**ASSIGNED TASK:** Scan the entries for the word "railway". Every line that has it should be copied.

Object class coordinate lists:
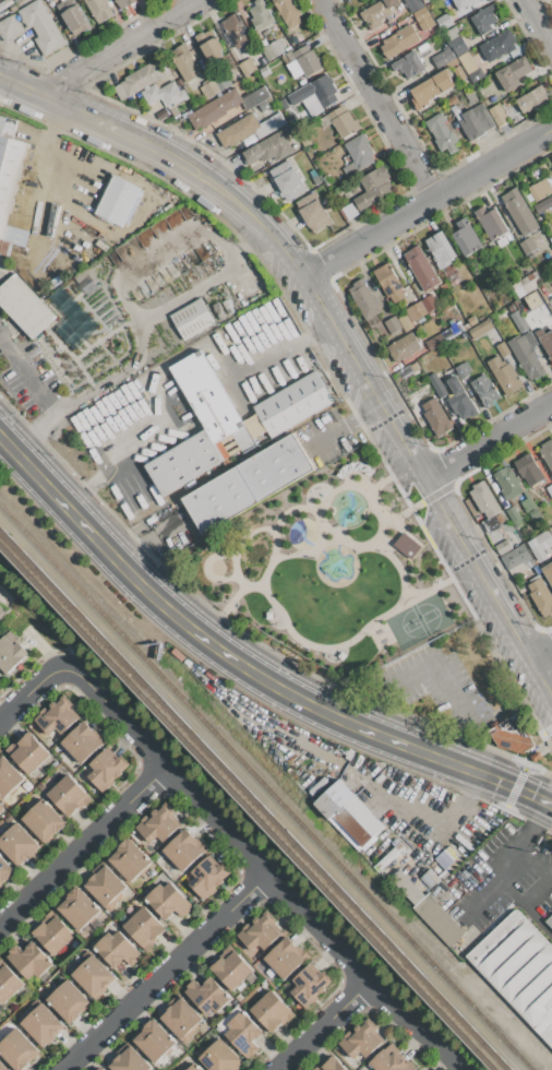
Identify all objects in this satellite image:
building: (16, 0)
building: (47, 0)
building: (62, 0)
building: (373, 0)
building: (478, 0)
building: (124, 3)
building: (462, 3)
building: (5, 4)
building: (414, 4)
building: (433, 5)
building: (13, 7)
building: (98, 9)
building: (288, 12)
building: (377, 13)
building: (260, 15)
building: (423, 18)
building: (75, 20)
building: (483, 20)
building: (444, 21)
road: (539, 21)
building: (42, 26)
building: (9, 27)
building: (237, 30)
building: (398, 41)
building: (209, 45)
building: (498, 45)
road: (118, 47)
building: (430, 49)
building: (273, 50)
building: (460, 50)
building: (441, 58)
building: (185, 62)
building: (302, 62)
building: (409, 65)
building: (247, 66)
building: (264, 71)
building: (513, 73)
building: (475, 75)
building: (150, 86)
building: (432, 88)
building: (207, 90)
building: (471, 96)
building: (313, 97)
road: (375, 98)
building: (533, 99)
building: (189, 104)
building: (226, 106)
building: (500, 114)
building: (343, 122)
building: (475, 122)
road: (98, 123)
building: (8, 127)
building: (249, 128)
building: (442, 134)
building: (269, 149)
building: (359, 152)
building: (551, 159)
building: (287, 181)
building: (9, 182)
building: (373, 187)
building: (540, 190)
road: (230, 197)
building: (118, 200)
road: (428, 201)
building: (543, 205)
building: (519, 211)
building: (312, 212)
building: (348, 212)
building: (491, 223)
building: (466, 237)
building: (550, 239)
building: (527, 245)
building: (440, 249)
building: (530, 255)
road: (161, 258)
building: (421, 268)
building: (452, 277)
building: (390, 282)
building: (525, 284)
building: (364, 298)
building: (430, 302)
building: (522, 304)
building: (25, 306)
building: (416, 310)
building: (545, 314)
building: (192, 319)
building: (472, 321)
building: (405, 322)
building: (518, 322)
building: (392, 324)
building: (481, 328)
building: (445, 334)
road: (140, 338)
building: (547, 343)
road: (294, 344)
road: (194, 346)
building: (403, 347)
road: (348, 349)
building: (503, 349)
building: (526, 353)
building: (463, 369)
road: (23, 370)
building: (504, 374)
building: (436, 385)
building: (484, 390)
building: (207, 396)
building: (459, 399)
building: (294, 404)
road: (53, 407)
building: (436, 417)
building: (243, 438)
road: (488, 441)
road: (92, 442)
building: (546, 453)
building: (183, 461)
building: (277, 466)
building: (528, 469)
road: (383, 482)
building: (515, 490)
building: (549, 490)
building: (220, 499)
building: (483, 499)
road: (360, 511)
building: (513, 516)
railway: (23, 528)
building: (540, 544)
building: (406, 545)
park: (248, 547)
building: (503, 547)
road: (468, 553)
building: (517, 560)
park: (328, 572)
building: (548, 572)
building: (541, 596)
building: (1, 613)
road: (206, 638)
road: (541, 653)
building: (10, 654)
road: (532, 662)
road: (434, 669)
parking lot: (434, 685)
road: (32, 694)
building: (56, 717)
building: (80, 742)
building: (512, 742)
building: (27, 752)
building: (535, 755)
building: (105, 770)
building: (8, 777)
road: (504, 784)
building: (67, 795)
railway: (255, 799)
road: (546, 804)
railway: (248, 805)
building: (0, 807)
railway: (290, 811)
building: (347, 814)
building: (44, 820)
building: (157, 825)
road: (534, 828)
road: (82, 842)
building: (17, 843)
building: (182, 850)
building: (129, 860)
building: (5, 870)
road: (264, 872)
road: (507, 872)
building: (206, 878)
building: (105, 887)
building: (168, 901)
building: (78, 908)
road: (526, 908)
building: (437, 920)
building: (548, 922)
building: (144, 927)
building: (258, 933)
building: (53, 934)
building: (117, 949)
building: (284, 958)
building: (30, 960)
building: (231, 967)
road: (164, 972)
building: (517, 972)
building: (92, 975)
building: (8, 983)
building: (308, 986)
building: (207, 995)
building: (67, 1001)
building: (272, 1011)
building: (181, 1018)
building: (41, 1023)
road: (326, 1027)
building: (243, 1033)
building: (154, 1040)
building: (361, 1040)
building: (17, 1050)
building: (218, 1056)
building: (129, 1059)
building: (390, 1060)
building: (332, 1064)
building: (3, 1066)
building: (193, 1067)
building: (99, 1069)
building: (103, 1069)
building: (422, 1069)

**TASK OUTPUT:**
railway: (23, 528)
railway: (255, 799)
railway: (248, 805)
railway: (290, 811)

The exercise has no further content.